The task ->
Output the entries below word for word, stopping once the line containing "(755, 241) = (814, 130): orange tape -> none" is done, and omit each picture.

Information shown ->
◆ ◆ ◆ ◆

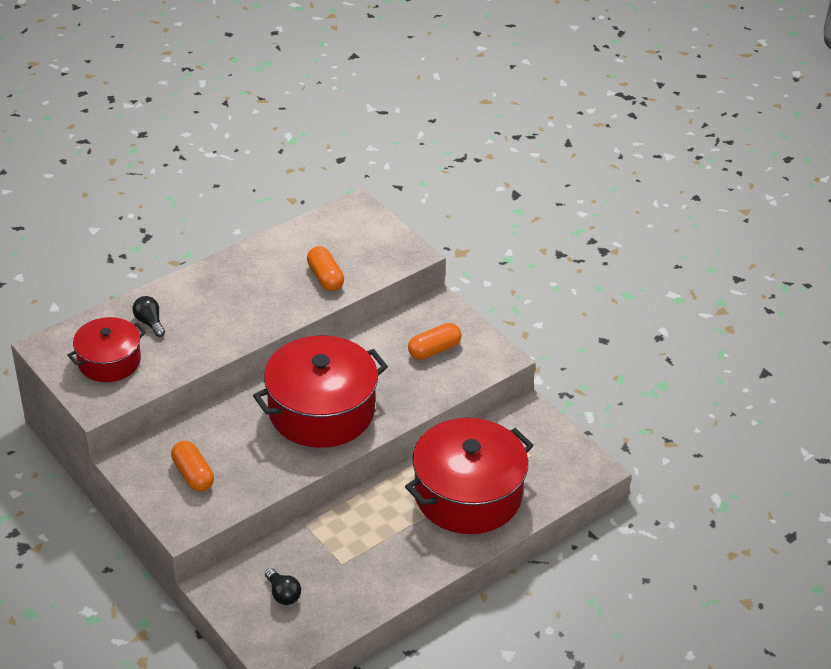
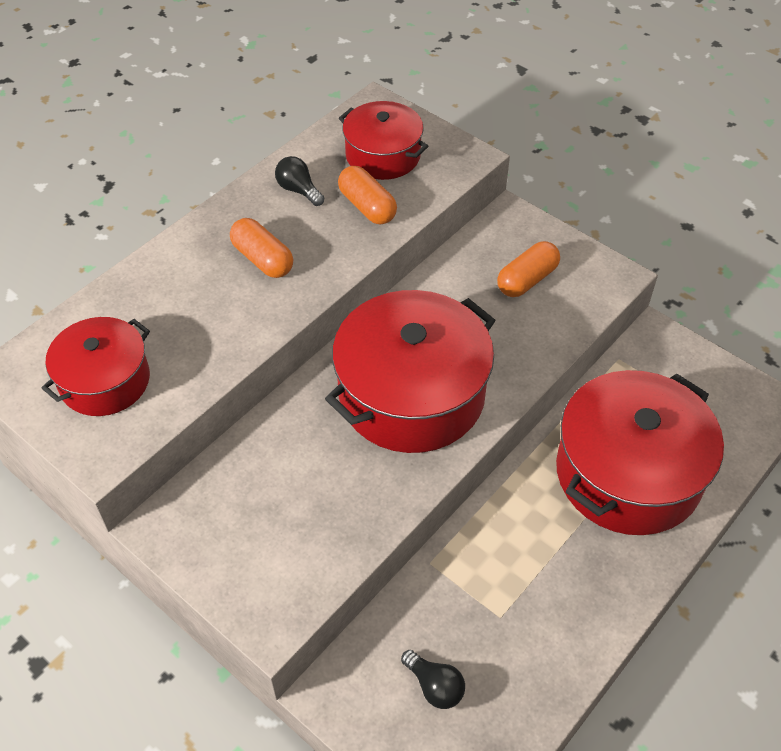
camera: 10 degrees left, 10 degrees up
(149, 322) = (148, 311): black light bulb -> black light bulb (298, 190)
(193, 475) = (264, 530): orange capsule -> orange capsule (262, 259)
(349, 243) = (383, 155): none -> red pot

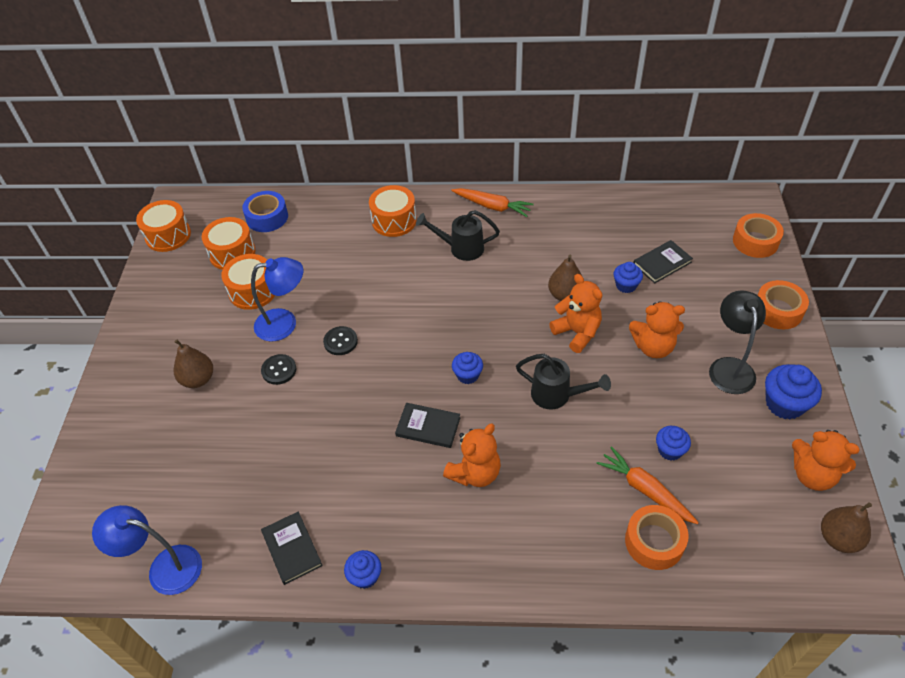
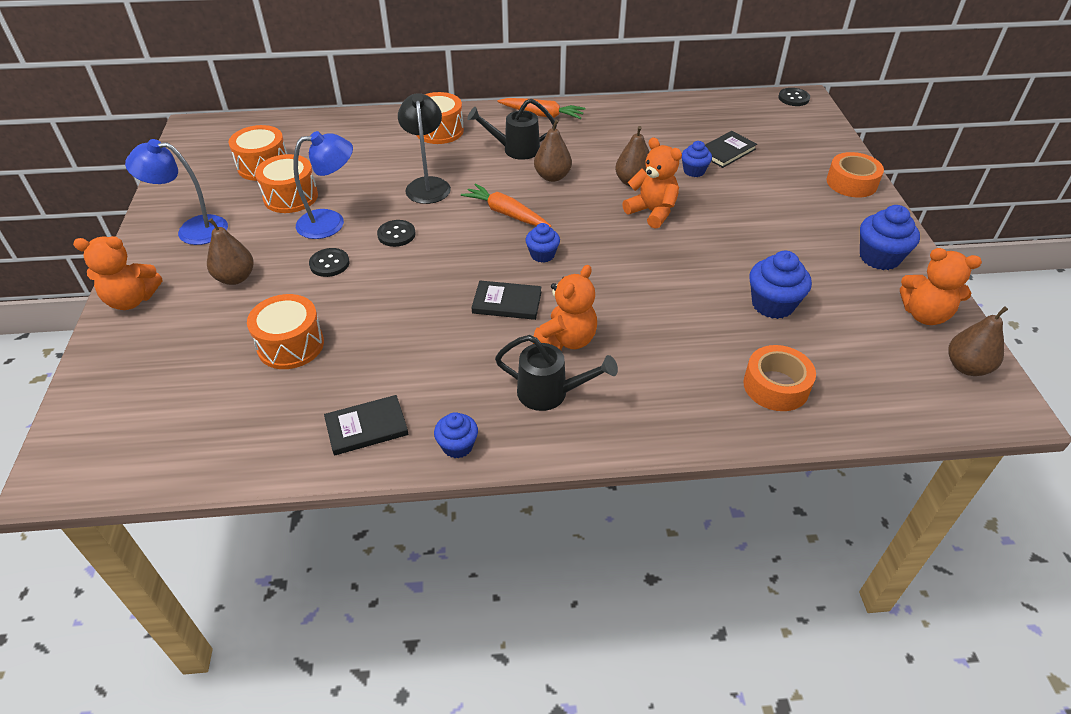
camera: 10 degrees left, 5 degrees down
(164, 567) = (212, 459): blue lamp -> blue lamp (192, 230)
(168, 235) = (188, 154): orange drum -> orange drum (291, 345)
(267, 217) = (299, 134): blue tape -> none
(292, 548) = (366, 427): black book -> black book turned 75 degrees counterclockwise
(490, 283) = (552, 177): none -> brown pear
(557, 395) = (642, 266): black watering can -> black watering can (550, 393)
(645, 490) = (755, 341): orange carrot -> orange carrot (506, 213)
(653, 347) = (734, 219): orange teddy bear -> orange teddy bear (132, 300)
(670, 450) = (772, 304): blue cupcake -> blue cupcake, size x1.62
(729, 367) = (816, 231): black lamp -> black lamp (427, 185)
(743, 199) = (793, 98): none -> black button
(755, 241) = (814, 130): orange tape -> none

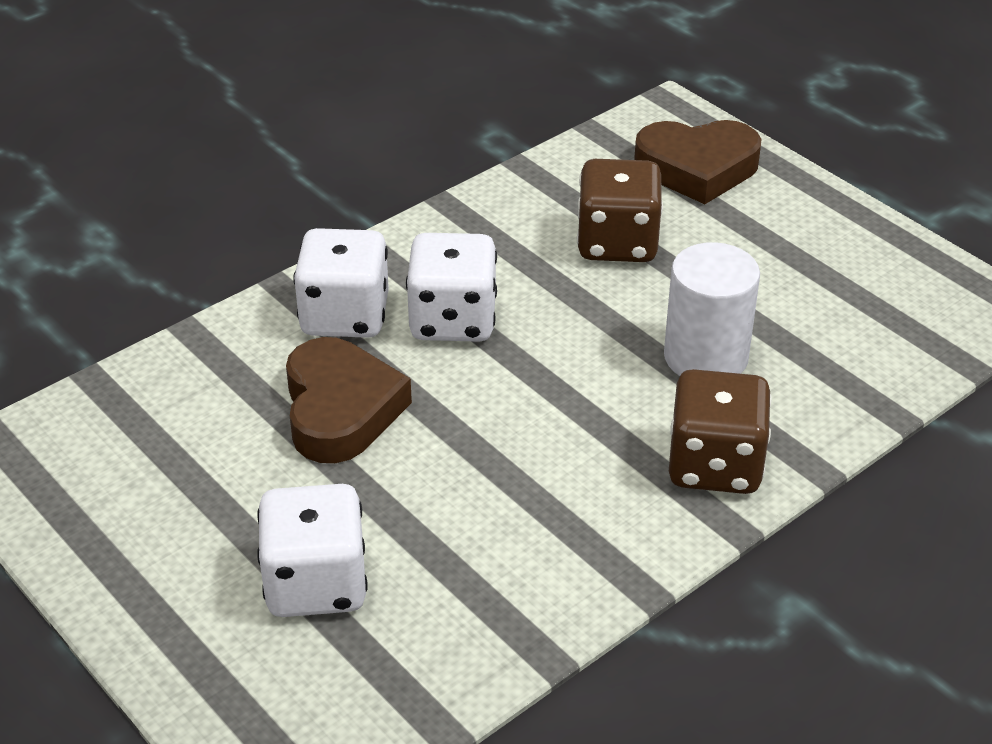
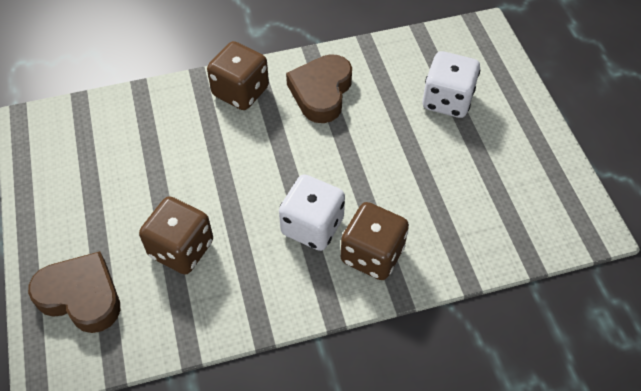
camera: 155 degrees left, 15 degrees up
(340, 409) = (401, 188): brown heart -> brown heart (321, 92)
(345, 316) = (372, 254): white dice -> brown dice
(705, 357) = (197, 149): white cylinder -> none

◆ ◆ ◆ ◆

Output for this exercise ->
camera: 10 degrees left, 10 degrees up
(149, 322) = (148, 311): black light bulb -> black light bulb (298, 190)
(193, 475) = (264, 530): orange capsule -> orange capsule (262, 259)
(349, 243) = (383, 155): none -> red pot

camera: 10 degrees left, 5 degrees down
(164, 567) = (212, 459): blue lamp -> blue lamp (192, 230)
(168, 235) = (188, 154): orange drum -> orange drum (291, 345)
(267, 217) = (299, 134): blue tape -> none
(292, 548) = (366, 427): black book -> black book turned 75 degrees counterclockwise
(490, 283) = (552, 177): none -> brown pear
(557, 395) = (642, 266): black watering can -> black watering can (550, 393)
(645, 490) = (755, 341): orange carrot -> orange carrot (506, 213)
(653, 347) = (734, 219): orange teddy bear -> orange teddy bear (132, 300)
(670, 450) = (772, 304): blue cupcake -> blue cupcake, size x1.62
(729, 367) = (816, 231): black lamp -> black lamp (427, 185)
(743, 199) = (793, 98): none -> black button
(755, 241) = (814, 130): orange tape -> none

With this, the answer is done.